> _WHAT THE TASK REQUIRES_:
Gather every line in the items below that contains the string "kern" and copy each one in full.
_____
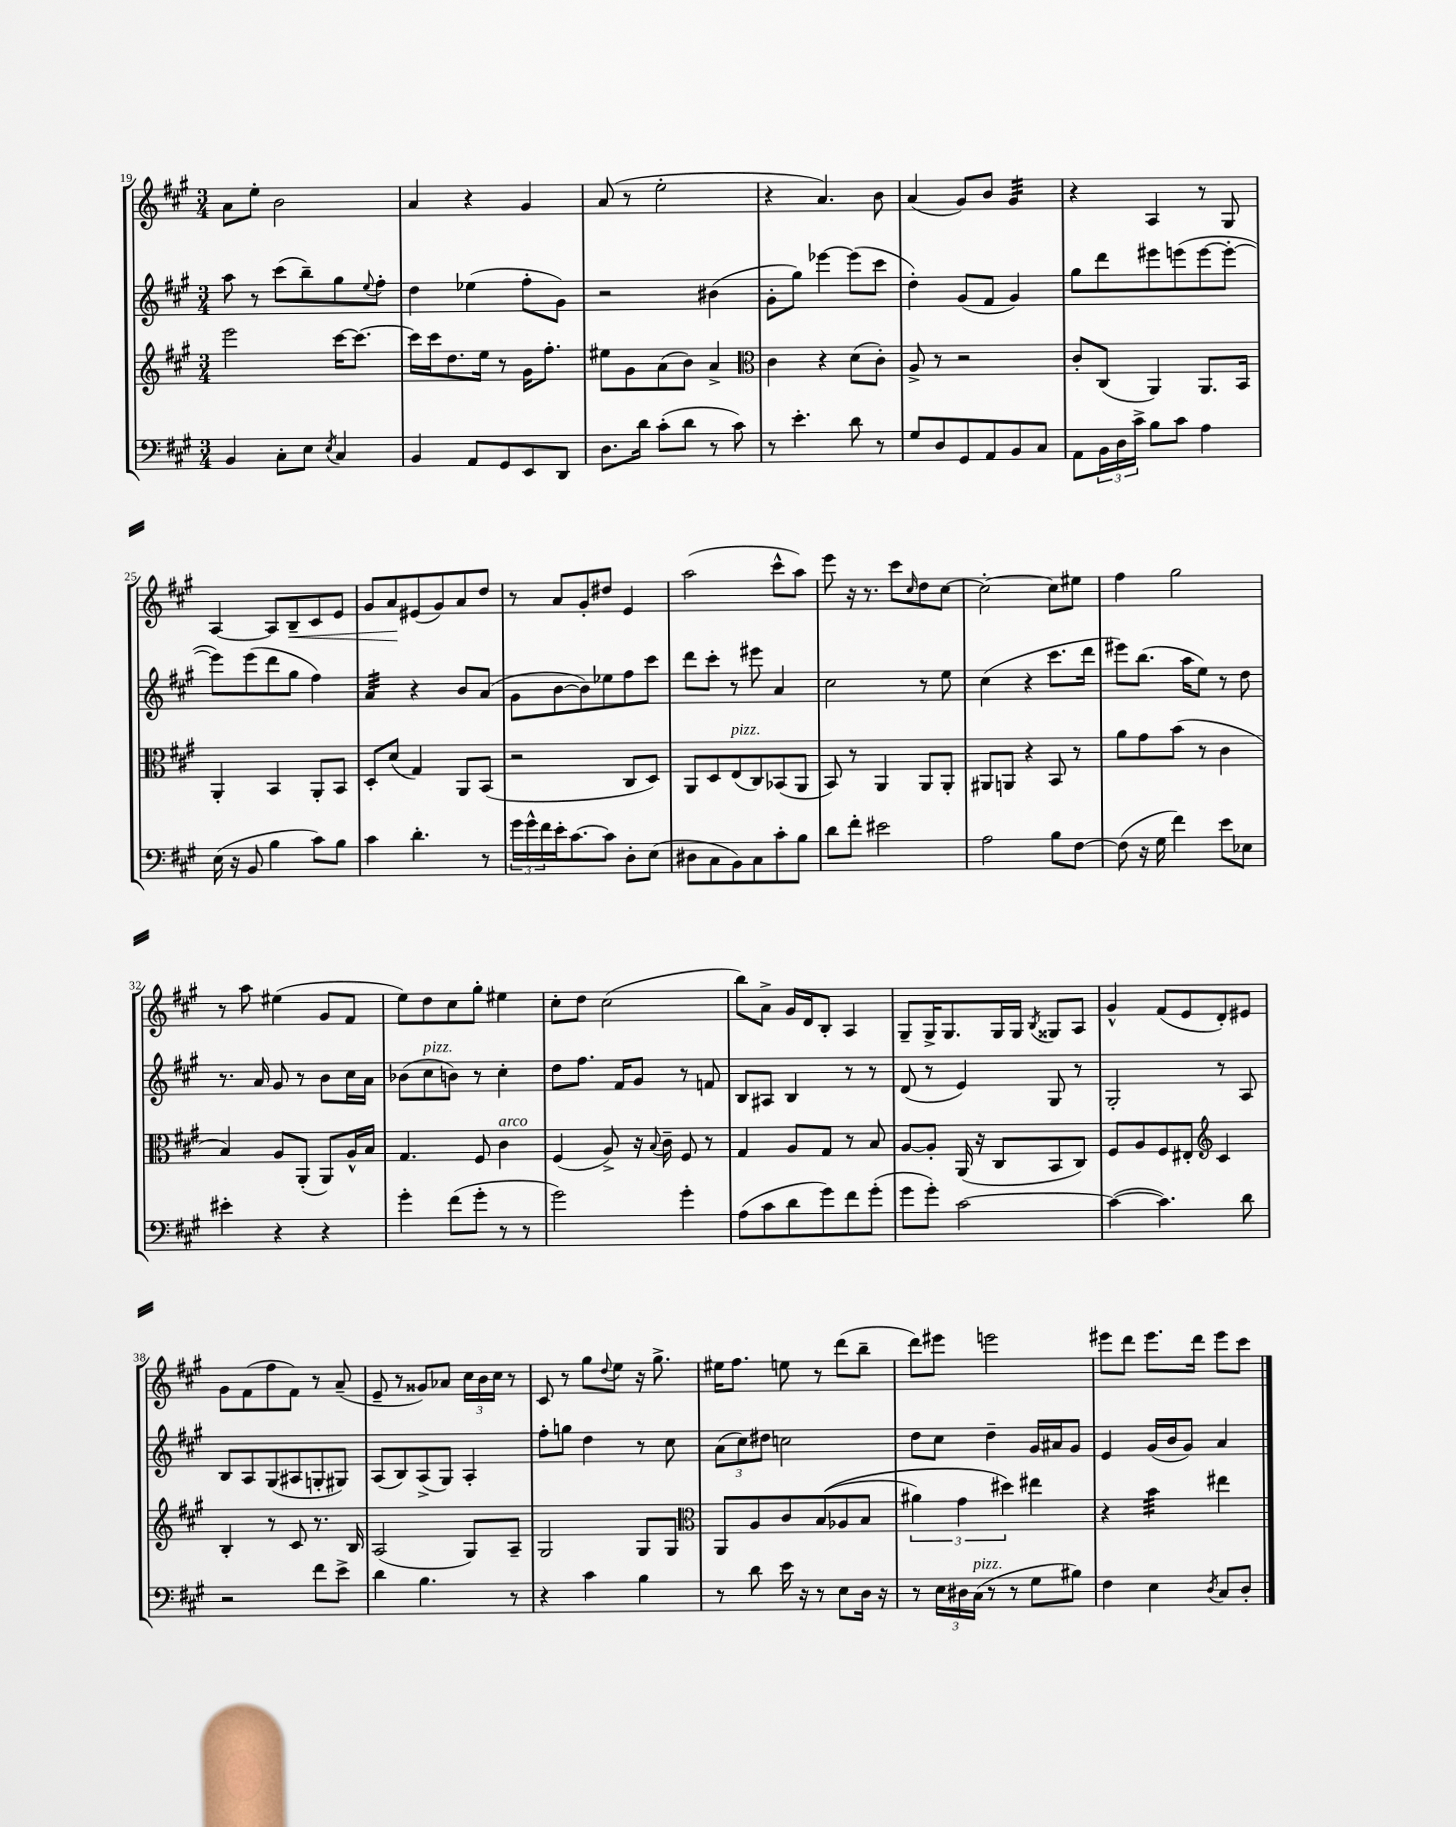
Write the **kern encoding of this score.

**kern	**kern	**kern	**kern
*staff4	*staff3	*staff2	*staff1
*clefF4	*clefG2	*clefG2	*clefG2
*k[f#c#g#]	*k[f#c#g#]	*k[f#c#g#]	*k[f#c#g#]
*M3/4	*M3/4	*M3/4	*M3/4
4BB/	2eee\	8aa\	8a\L
.	.	8r	8ee'\J
8C#'\L	.	(8ccc#\L	2b\
8E\J	.	8bb~\)	.
8qE/	.	.	.
4C#/	[16ccc#\LK	8gg#\	.
.	8.ccc#\_J	.	.
.	.	8qqee/	.
.	.	8ff#'\J	.
=	=	=	=
4BB/	16ccc#\]LL	4dd\	4a/
.	16ccc#\J	.	.
.	8.dd\	.	.
8AA/L	.	(4ee-\	4r
.	16ee\Jk	.	.
8GG#/	8r	.	.
8EE/	16g#\LK	8ff#'\L	4g#/
.	8.ff#'\J	.	.
8DD/J	.	8g#\J)	.
=	=	=	=
8.D\L	8ee#\L	2r	(8a/
.	8g#\	.	8r
16d\Jk	.	.	.
(8c#'\L	(8a\	.	2ee'\
8d\J	8b\J)	.	.
8r	4a^/	(4b#\	.
8c#\)	.	.	.
=	=	=	=
*	*clefC3	*	*
8r	4c#\	8g#'\L	4r
4.e'\	.	8gg#\J)	.
.	4r	[4eee-\	4.a/)
8d\	(8d\L	(8eee-\]L	.
8r	8c#'\J)	8ccc#\J	8b\
=	=	=	=
8G#/L	8A^/	4dd'\)	(4a/
8D/	8r	.	.
8GG#/	2r	(8g#/L	8g#/L)
8AA/	.	8f#/J	8b/J
8BB/	.	4g#/)	4g#/
8C#/J	.	.	.
=	=	=	=
8AA\L	8c#'/L	8gg#\L	4r
24BB\L	(8C#/J	8ddd\	.
24D\	.	.	.
24c#^\JJ	.	.	.
8B\L	4AA/)	8eee#\	4A/
8c#\J	.	(8eee\	.
4A\	8.AA/L	[8eee\	8r
.	.	8eee'\_J	8G#/
.	16BB/Jk	.	.
=	=	=	=
(16E\	4AA'/	8eee\]L)	[4A/
16r	.	.	.
8BB/	.	(8eee\	.
4B\	4BB/	8ddd\	8A/]L
.	.	8gg#\J	8B~/
8c#\L)	8AA'/L	4ff#\)	8c#/
8B\J	8BB/J	.	8e/J
=	=	=	=
4c#\	8D'/L	4a/	8g#/L
.	(8d/J	.	8a/
4.d'\	4G#/)	4r	(8e#/
.	.	.	8g#/)
.	8AA/L	8b/L	8a/
8r	(8BB/J	(8a/J	8dd/J
=	=	=	=
24g#\LL	2r	8g#\L	8r
24g#^^\	.	.	.
24f#\	.	.	.
16e'\J	.	[8b\	8a/L
[8.c#\	.	.	.
.	.	8b\])	8g#'/
8c#\]J	.	8ee-\	8dd#/J
8D'\L	8C#/L	8ff#\	4e/
(8E\J	8D/J)	8ccc#\J	.
=	=	=	=
8D#\L	8AA/L	8ddd\L	(2aa\
8C#\	8D/	8ccc#'\J	.
8BB\)	(8E/	8r	.
8C#\	8C#/)	8eee#\	.
8c#'\	(8BB-/	4a/	8ccc#^^\L
8B\J	8AA/J	.	8aa\J)
=	=	=	=
8d\L	8BB/)	2cc#\	8eee\
8f#'\J	8r	.	16r
.	.	.	8.r
2e#\	4AA/	.	.
.	.	.	8ccc#\L
.	.	.	16qqcc#/
.	8AA/L	8r	8dd\
.	8AA'/J	8ee\	[8cc#\J
=	=	=	=
2A\	8AA#/L	(4cc#\	2cc#'\_
.	8AA/J	.	.
.	4r	4r	.
8B\L	8BB/	8.ccc#\L	8cc#\]L
[8F#\J	8r	.	8ee#\J
.	.	16ddd\Jk	.
=	=	=	=
(8F#\]	8a\L	8eee#\L)	4ff#\
16r	8g#\	(8.bb\J	.
16G#\	.	.	.
4f#\)	(8b\J	.	2gg#\
.	.	16aa\LK	.
.	8r	8ee\J)	.
8e\L	4c#\	8r	.
8E-\J	.	8dd\	.
=	=	=	=
4e#'\	4B/)	8.r	8r
.	.	.	8aa\
.	.	16a/	.
4r	8A/L	8g#/	(4ee#\
.	(8AA'/J	8r	.
4r	8AA/L)	8b\L	8g#/L
.	16A^^/L	16cc#\L	8f#/J
.	16B/JJ	16a\JJ	.
=	=	=	=
4g#'\	4.G#/	(8b-\L	8ee\L)
.	.	8cc#\	8dd\
(8f#\L	.	8b\J)	8cc#\
8g#'\J	8F#/	8r	8gg#'\J
8r	4c#\	4cc#'\	4ee#\
8r	.	.	.
=	=	=	=
2g#\)	(4F#/	8dd\L	8cc#'\L
.	.	8.ff#\J	8dd\J
.	8A^/)	.	(2cc#\
.	.	16f#/LK	.
.	16r	8g#/J	.
.	8qqB/	.	.
.	16c#~\	.	.
4g#'\	8F#/	8r	.
.	8r	8f/	.
=	=	=	=
(8A\L	4G#/	8B/L	8bb\L)
8c#\	.	8A#/J	8a^\J
8d\	8A/L	4B/	16g#/LL
.	.	.	16d/J
8g#\)	8G#/J	.	8B'/J
8f#\	8r	8r	4A/
(8g#'\J	8B/	8r	.
=	=	=	=
8g#\L	[8A/L	(8d/	8G#~/L
8g#'\J)	8A'/]J	8r	16G#^/K
.	.	.	8.G#/
[2c#\	(16AA/	4e/)	.
.	16r	.	.
.	8C#/L	.	16G#/L
.	.	.	16G#/JJ
.	.	.	8qB/
.	8BB/	8G#/	8G##/L
.	8C#/J)	8r	8A/J
=	=	=	=
(4c#\_	8F#/L	2G#'/	4g#^^/
.	8A/	.	.
4.c#\])	8F#/	.	(8f#/L
.	8E#'/J	.	8e/
*	*clefG2	*	*
.	4c#/	8r	8d'/)
8d\	.	8A/	8e#/J
=	=	=	=
2r	4B'/	8B/L	8g#\L
.	.	8A/	(8f#\
.	8r	(8G#/	8ff#\
.	8c#/	8A#/	8f#\J)
8f#\L	8.r	8G'/	8r
8e^\J	.	8G#/J)	(8a~/
.	16B/	.	.
=	=	=	=
4d\	(2A/	(8A/L	8e~/
.	.	8B/)	8r
4.B\	.	(8A^/	8g##/L)
.	.	8G#/J)	8a-/J
.	8G#/L)	4A'/	24cc#\LL
.	.	.	24b\
.	.	.	24cc#\JJ
8r	8A~/J	.	8r
=	=	=	=
4r	2G#/	8ff#'\L	8c#/
.	.	8gg\J	8r
4c#\	.	4dd\	8gg#\L
.	.	.	8qqdd/
.	.	.	8ee\J
4B\	8G#/L	8r	16r
.	.	.	8.gg#^\
.	8G#/J	8cc#\	.
=	=	=	=
*	*clefC3	*	*
8r	8AA/L	(12a\L	16ee#\LK
.	.	.	8.ff#\J
.	.	12cc#\)	.
8d\	8A/	.	.
.	.	12dd#\J	.
16e\	8c#/	2cc\	8ee\
16r	.	.	.
8r	&((8B/	.	8r
8E\L	8A-/	.	(8ddd\L
16D\Jk	8B/J	.	8bb~\J
16r	.	.	.
=	=	=	=
8r	6a#\)	8dd\L	8ddd\L)
24E\LL	.	8cc#\J	8eee#\J
24D#\	6g#\	.	.
(24C#\JJ	.	.	.
8r	.	4dd~\	2eee\
.	6dd#\&)	.	.
8r	.	.	.
8G#\L	4ee#\	16g#/LL	.
.	.	16a#/J	.
8B#\J)	.	8g#/J	.
=	=	=	=
4F#\	4r	4e/	8eee#\L
.	.	.	8ddd\J
4E\	4b\	(16g#/LL	8.eee#\L
.	.	16b/J	.
.	.	8g#/J)	.
.	.	.	16ddd\Jk
8qD/	.	.	.
8C#/L	4ee#\	4a/	8eee#\L
8D'/J	.	.	8ccc#\J
==	==	==	==
*-	*-	*-	*-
_____
> _CORRECT OUTPUT_:
Write the **kern encoding of this score.
**kern	**kern	**kern	**kern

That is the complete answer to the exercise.